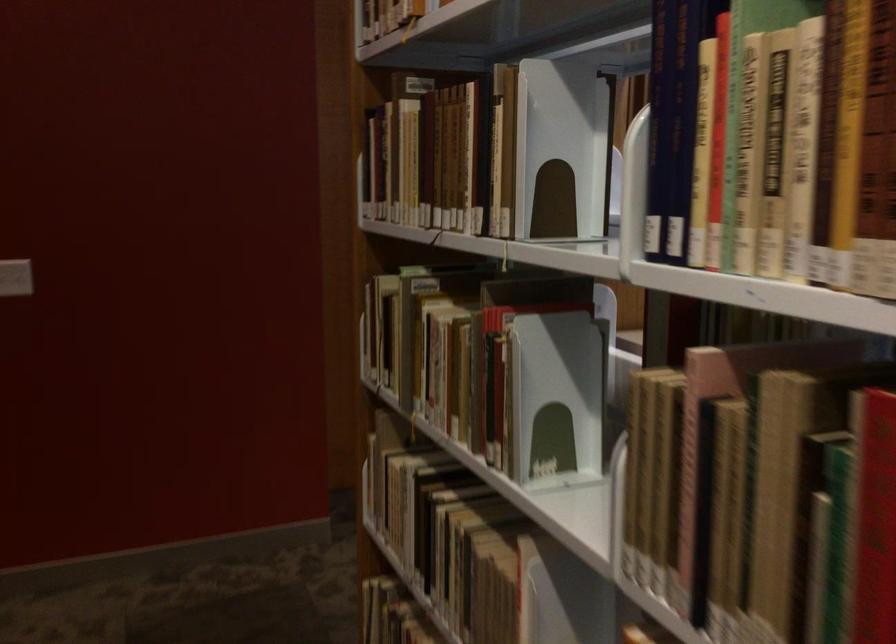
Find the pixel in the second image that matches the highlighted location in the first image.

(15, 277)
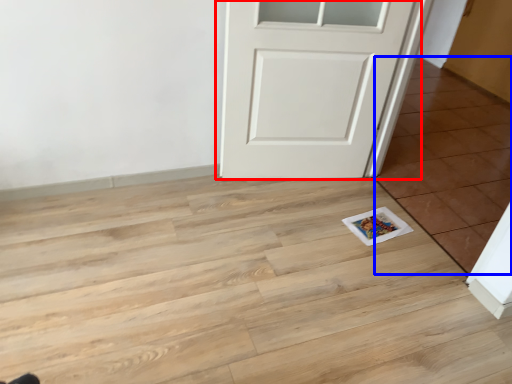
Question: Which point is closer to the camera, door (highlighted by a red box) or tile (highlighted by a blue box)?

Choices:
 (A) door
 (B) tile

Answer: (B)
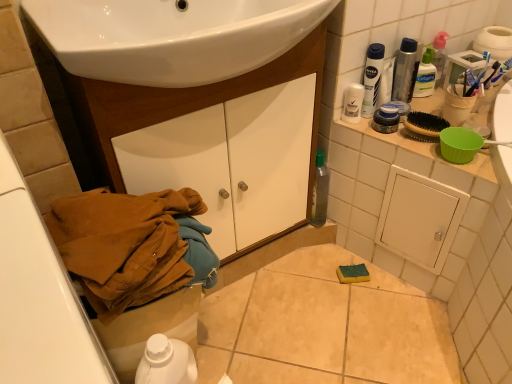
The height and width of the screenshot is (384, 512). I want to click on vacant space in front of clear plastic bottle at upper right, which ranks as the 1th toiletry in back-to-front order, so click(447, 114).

━━━━

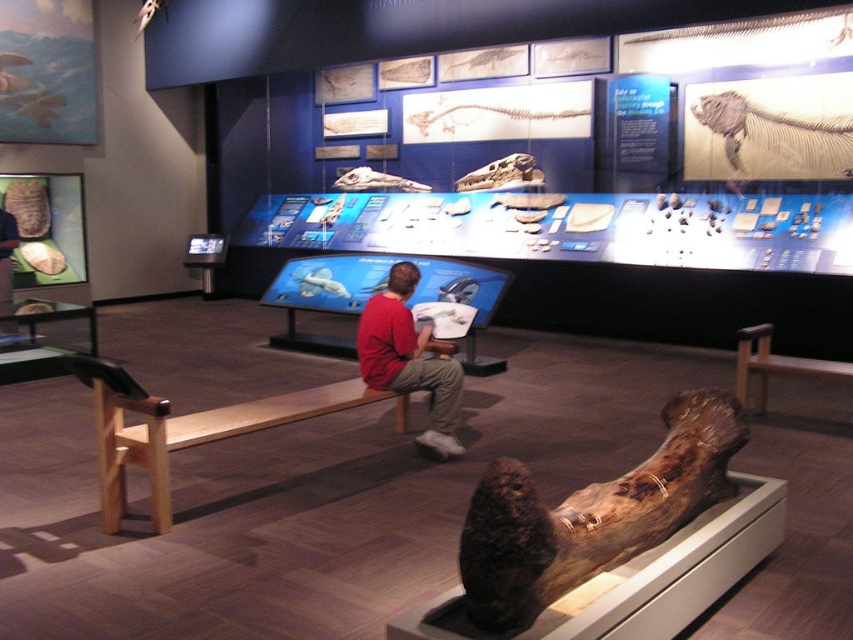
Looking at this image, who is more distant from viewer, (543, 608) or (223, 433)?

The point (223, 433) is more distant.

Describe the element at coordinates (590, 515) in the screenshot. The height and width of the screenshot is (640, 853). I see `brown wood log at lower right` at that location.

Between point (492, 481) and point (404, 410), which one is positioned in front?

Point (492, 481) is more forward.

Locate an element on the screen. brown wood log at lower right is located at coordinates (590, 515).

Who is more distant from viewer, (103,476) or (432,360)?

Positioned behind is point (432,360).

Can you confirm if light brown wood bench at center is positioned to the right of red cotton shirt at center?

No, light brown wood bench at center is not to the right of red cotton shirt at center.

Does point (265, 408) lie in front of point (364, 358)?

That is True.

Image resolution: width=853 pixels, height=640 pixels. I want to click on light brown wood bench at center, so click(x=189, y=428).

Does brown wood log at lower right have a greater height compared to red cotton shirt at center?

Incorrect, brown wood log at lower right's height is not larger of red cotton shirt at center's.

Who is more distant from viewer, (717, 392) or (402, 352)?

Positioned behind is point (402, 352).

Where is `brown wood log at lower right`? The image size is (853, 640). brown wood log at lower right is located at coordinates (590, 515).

━━━━

What is being asked: Can you copy out the material above word for word, from the line containing "Find the pixel" up to and including the line containing "Answer: (B)", and leave out the pictures?

Exercise result:
Find the pixel in the second image that matches the highlighted location in the first image.

(15, 277)
Question: Which point is closer to the camera, door (highlighted by a red box) or tile (highlighted by a blue box)?

Choices:
 (A) door
 (B) tile

Answer: (B)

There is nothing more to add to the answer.